What you should do:
Using the records provided below, locate and copy each line that contains the word "black".
· · · · · · ·
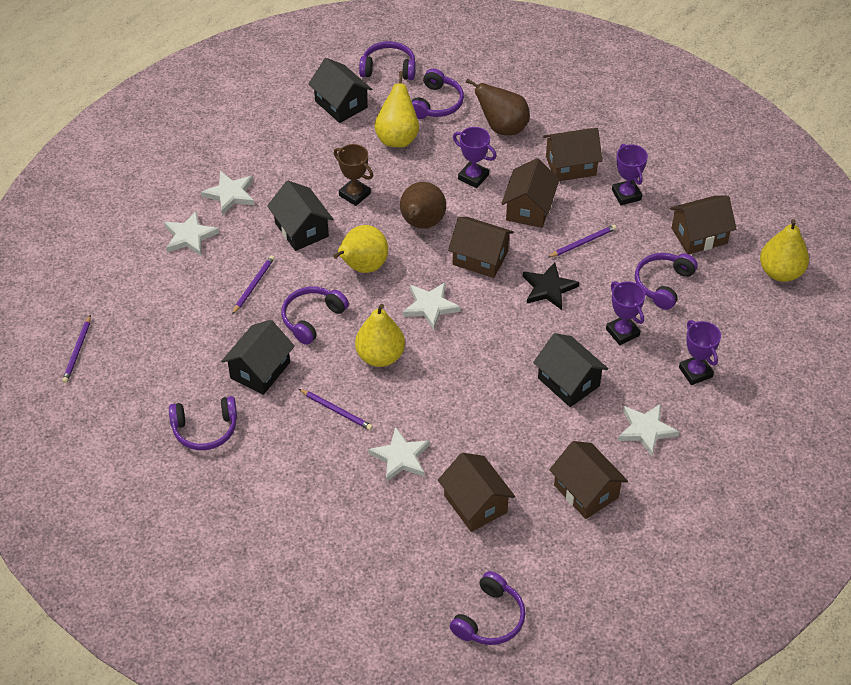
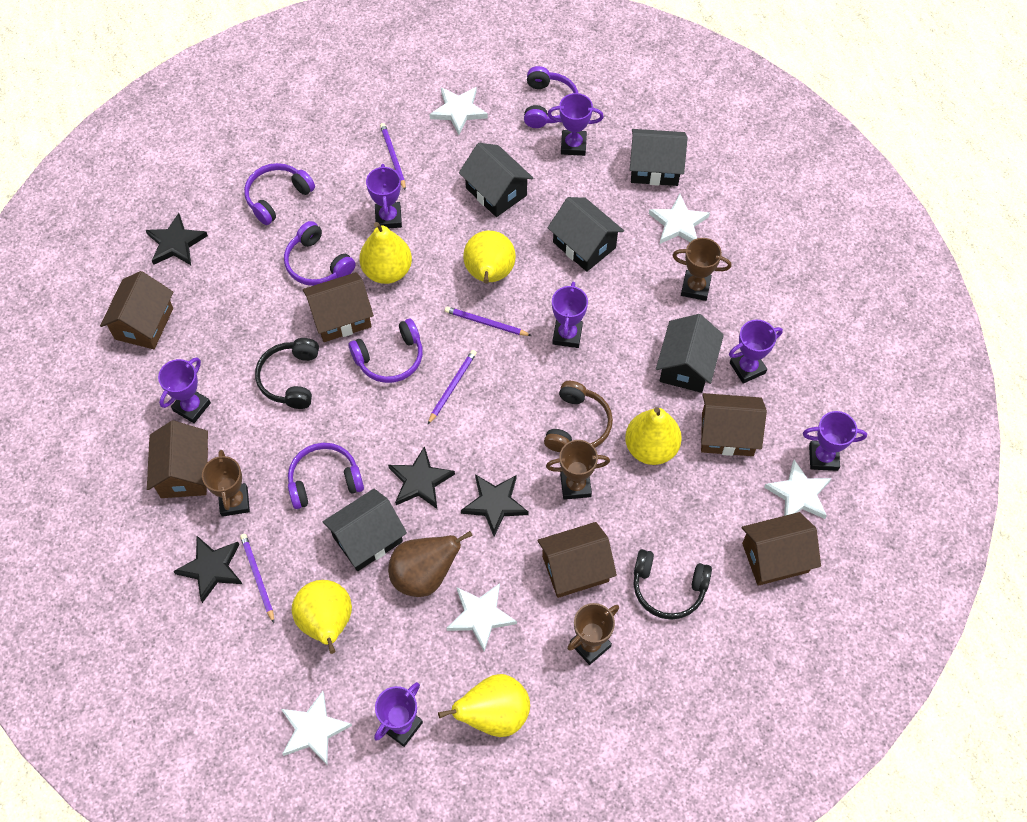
black headphones: 0 -> 2
black house: 4 -> 5
black star: 1 -> 4
brown headphones: 0 -> 1
brown pear: 2 -> 1
brown trophy: 1 -> 4
purple headphones: 6 -> 5
purple trophy: 4 -> 7
yellow pear: 4 -> 5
· · · · · · ·
Response to the task:
black headphones: 0 -> 2
black house: 4 -> 5
black star: 1 -> 4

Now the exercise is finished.